• [What this task involves]: In the records that follow, find the line with "camera: 90 degrees left, 5 degrees down"; from there, retype every line exactly through the line with "camera: 20 degrees right, 10 degrees up", which also belongs to the answer.

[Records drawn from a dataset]
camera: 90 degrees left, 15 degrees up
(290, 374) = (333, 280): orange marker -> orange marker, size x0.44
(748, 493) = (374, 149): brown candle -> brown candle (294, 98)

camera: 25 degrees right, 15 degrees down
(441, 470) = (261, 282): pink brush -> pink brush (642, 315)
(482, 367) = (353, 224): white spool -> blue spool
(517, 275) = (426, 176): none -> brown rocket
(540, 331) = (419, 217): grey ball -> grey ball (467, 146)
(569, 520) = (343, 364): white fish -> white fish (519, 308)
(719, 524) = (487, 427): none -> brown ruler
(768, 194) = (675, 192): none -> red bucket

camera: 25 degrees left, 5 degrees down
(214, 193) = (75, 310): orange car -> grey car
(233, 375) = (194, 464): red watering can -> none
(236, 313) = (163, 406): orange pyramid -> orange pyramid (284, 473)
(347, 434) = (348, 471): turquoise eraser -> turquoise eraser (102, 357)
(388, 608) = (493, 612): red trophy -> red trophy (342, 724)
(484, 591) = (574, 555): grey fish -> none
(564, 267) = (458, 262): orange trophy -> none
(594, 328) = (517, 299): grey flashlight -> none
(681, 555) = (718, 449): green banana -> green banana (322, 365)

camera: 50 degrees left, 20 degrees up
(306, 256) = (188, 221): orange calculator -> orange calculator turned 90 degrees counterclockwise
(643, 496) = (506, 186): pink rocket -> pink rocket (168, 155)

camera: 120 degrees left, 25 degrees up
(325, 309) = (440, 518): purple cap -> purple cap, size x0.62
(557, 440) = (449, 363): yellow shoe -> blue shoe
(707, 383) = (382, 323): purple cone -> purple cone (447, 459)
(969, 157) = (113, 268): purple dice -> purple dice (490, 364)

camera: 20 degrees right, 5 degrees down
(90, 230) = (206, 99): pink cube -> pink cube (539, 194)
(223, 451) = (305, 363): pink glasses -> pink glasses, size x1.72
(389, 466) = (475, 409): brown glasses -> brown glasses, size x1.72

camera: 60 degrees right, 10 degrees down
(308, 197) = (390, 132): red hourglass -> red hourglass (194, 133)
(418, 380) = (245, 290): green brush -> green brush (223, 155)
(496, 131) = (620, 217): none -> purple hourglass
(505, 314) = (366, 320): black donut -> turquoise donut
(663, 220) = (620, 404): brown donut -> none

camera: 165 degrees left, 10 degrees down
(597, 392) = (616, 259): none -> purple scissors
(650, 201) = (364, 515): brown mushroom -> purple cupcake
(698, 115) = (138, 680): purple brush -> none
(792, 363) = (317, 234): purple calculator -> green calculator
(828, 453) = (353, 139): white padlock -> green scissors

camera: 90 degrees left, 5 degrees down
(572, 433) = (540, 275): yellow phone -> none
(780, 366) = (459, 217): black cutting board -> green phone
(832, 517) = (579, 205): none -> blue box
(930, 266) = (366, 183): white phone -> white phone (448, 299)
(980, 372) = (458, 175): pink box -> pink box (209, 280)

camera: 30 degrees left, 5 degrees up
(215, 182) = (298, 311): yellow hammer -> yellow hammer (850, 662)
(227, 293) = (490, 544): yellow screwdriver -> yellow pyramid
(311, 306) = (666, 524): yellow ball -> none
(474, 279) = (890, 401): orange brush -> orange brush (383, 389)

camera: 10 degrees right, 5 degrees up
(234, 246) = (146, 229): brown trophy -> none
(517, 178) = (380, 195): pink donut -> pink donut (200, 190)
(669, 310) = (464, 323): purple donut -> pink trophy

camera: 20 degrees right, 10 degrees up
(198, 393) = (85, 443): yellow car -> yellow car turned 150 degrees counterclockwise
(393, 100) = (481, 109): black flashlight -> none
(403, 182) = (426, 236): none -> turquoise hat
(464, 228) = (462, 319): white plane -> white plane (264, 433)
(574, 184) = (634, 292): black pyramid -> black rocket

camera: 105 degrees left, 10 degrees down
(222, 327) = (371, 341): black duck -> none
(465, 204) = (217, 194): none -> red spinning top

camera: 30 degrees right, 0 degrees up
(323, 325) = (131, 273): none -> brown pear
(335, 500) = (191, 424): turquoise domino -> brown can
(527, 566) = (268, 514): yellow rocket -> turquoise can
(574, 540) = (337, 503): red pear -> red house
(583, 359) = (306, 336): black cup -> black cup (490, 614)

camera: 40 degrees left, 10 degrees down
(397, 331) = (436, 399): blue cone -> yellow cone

• [Response area]:
camera: 90 degrees left, 5 degrees down
(572, 433) = (540, 275): yellow phone -> none
(780, 366) = (459, 217): black cutting board -> green phone
(832, 517) = (579, 205): none -> blue box
(930, 266) = (366, 183): white phone -> white phone (448, 299)
(980, 372) = (458, 175): pink box -> pink box (209, 280)

camera: 30 degrees left, 5 degrees up
(215, 182) = (298, 311): yellow hammer -> yellow hammer (850, 662)
(227, 293) = (490, 544): yellow screwdriver -> yellow pyramid
(311, 306) = (666, 524): yellow ball -> none
(474, 279) = (890, 401): orange brush -> orange brush (383, 389)

camera: 10 degrees right, 5 degrees up
(234, 246) = (146, 229): brown trophy -> none
(517, 178) = (380, 195): pink donut -> pink donut (200, 190)
(669, 310) = (464, 323): purple donut -> pink trophy

camera: 20 degrees right, 10 degrees up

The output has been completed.